*TASK BRIEF:* Output the lines of the records exactly, from the first through the one containing "(333, 267) = (254, 180): pink". Omit all pictures.

*SUPPLIED DATA:*
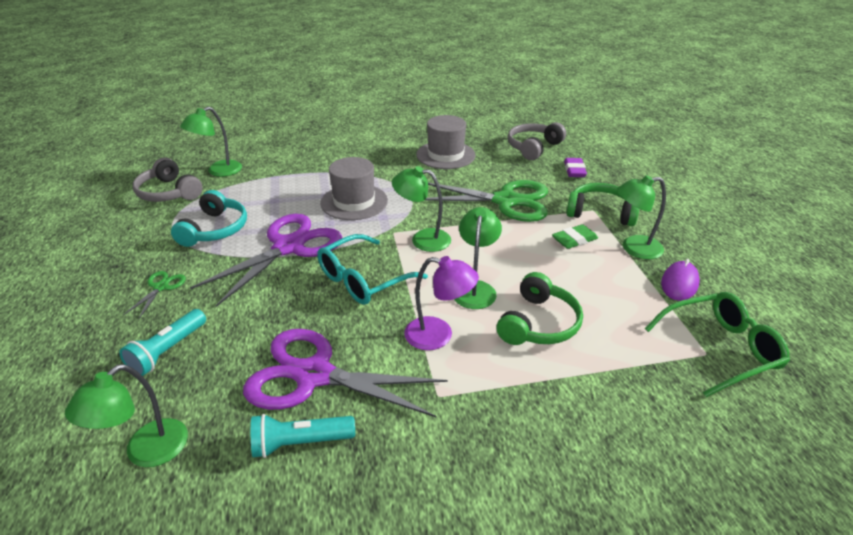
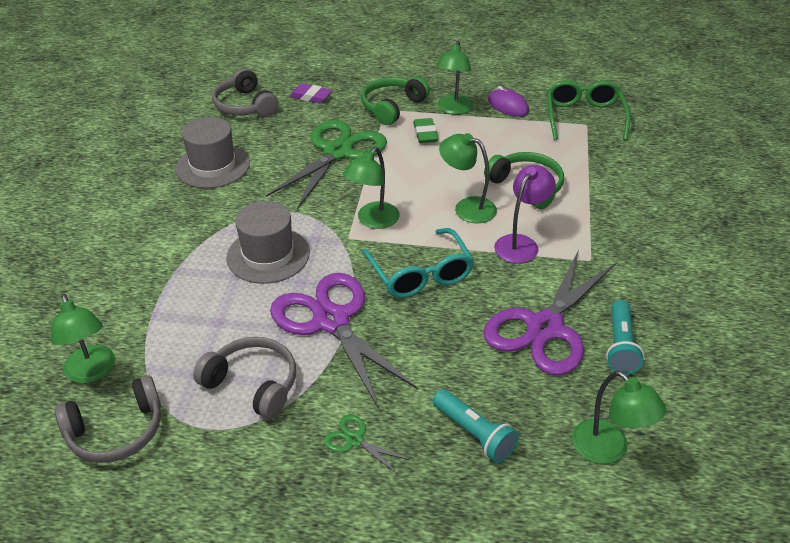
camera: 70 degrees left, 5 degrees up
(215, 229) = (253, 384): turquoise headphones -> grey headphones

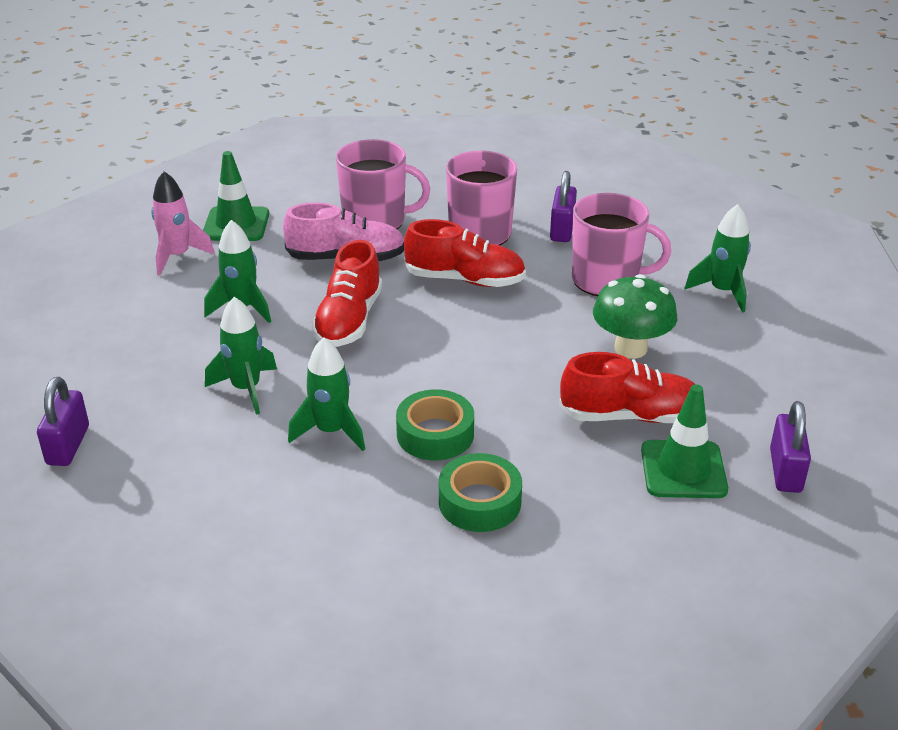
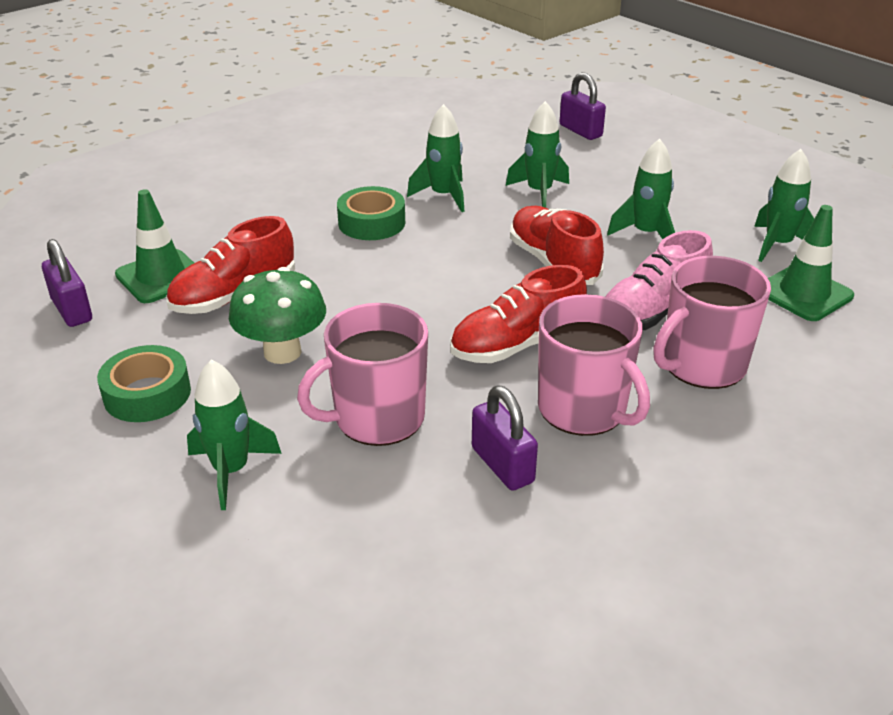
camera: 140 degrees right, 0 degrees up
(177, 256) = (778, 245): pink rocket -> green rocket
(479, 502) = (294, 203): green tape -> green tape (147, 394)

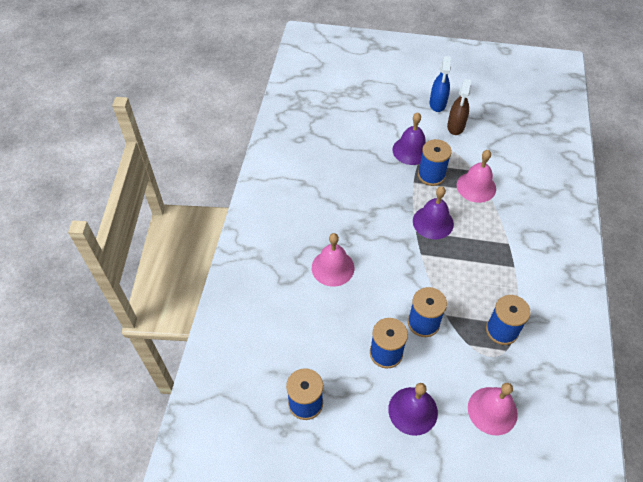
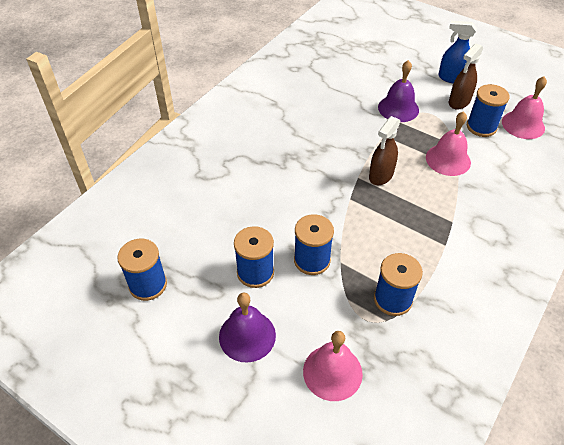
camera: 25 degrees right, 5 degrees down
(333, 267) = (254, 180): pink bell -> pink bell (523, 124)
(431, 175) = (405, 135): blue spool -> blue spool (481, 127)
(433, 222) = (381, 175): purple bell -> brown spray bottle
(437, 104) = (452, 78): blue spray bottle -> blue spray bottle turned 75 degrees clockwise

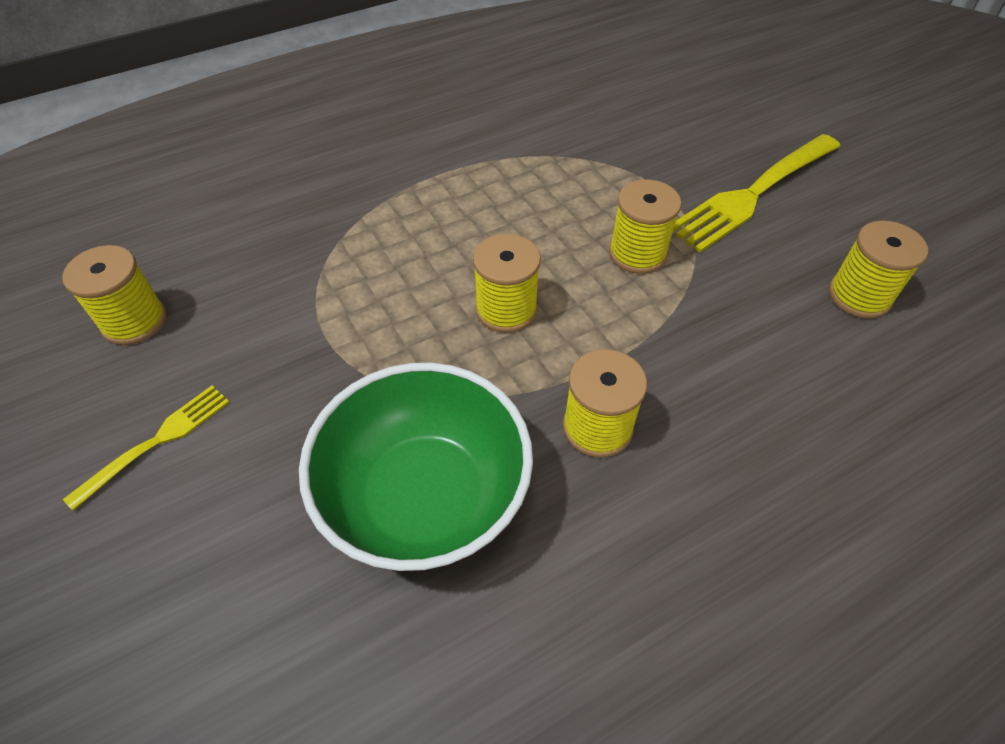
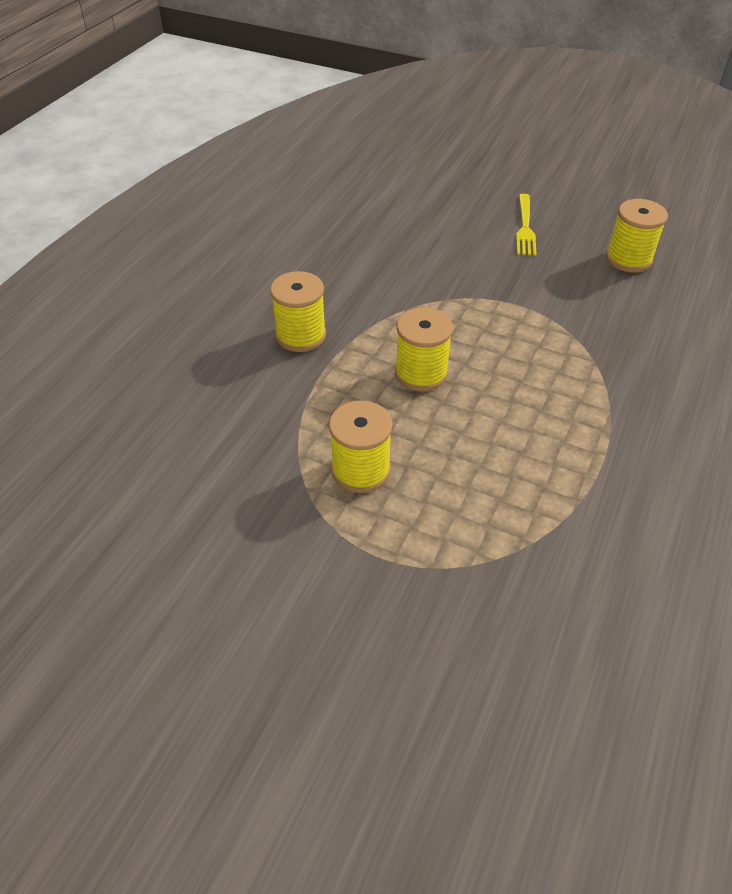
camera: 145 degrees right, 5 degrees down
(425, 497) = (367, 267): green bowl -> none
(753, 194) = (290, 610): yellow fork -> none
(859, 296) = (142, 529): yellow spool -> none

*RESPONSE TO THE TASK:*
camera: 70 degrees left, 5 degrees up
(215, 229) = (253, 384): turquoise headphones -> grey headphones

camera: 140 degrees right, 0 degrees up
(177, 256) = (778, 245): pink rocket -> green rocket
(479, 502) = (294, 203): green tape -> green tape (147, 394)

camera: 25 degrees right, 5 degrees down
(333, 267) = (254, 180): pink bell -> pink bell (523, 124)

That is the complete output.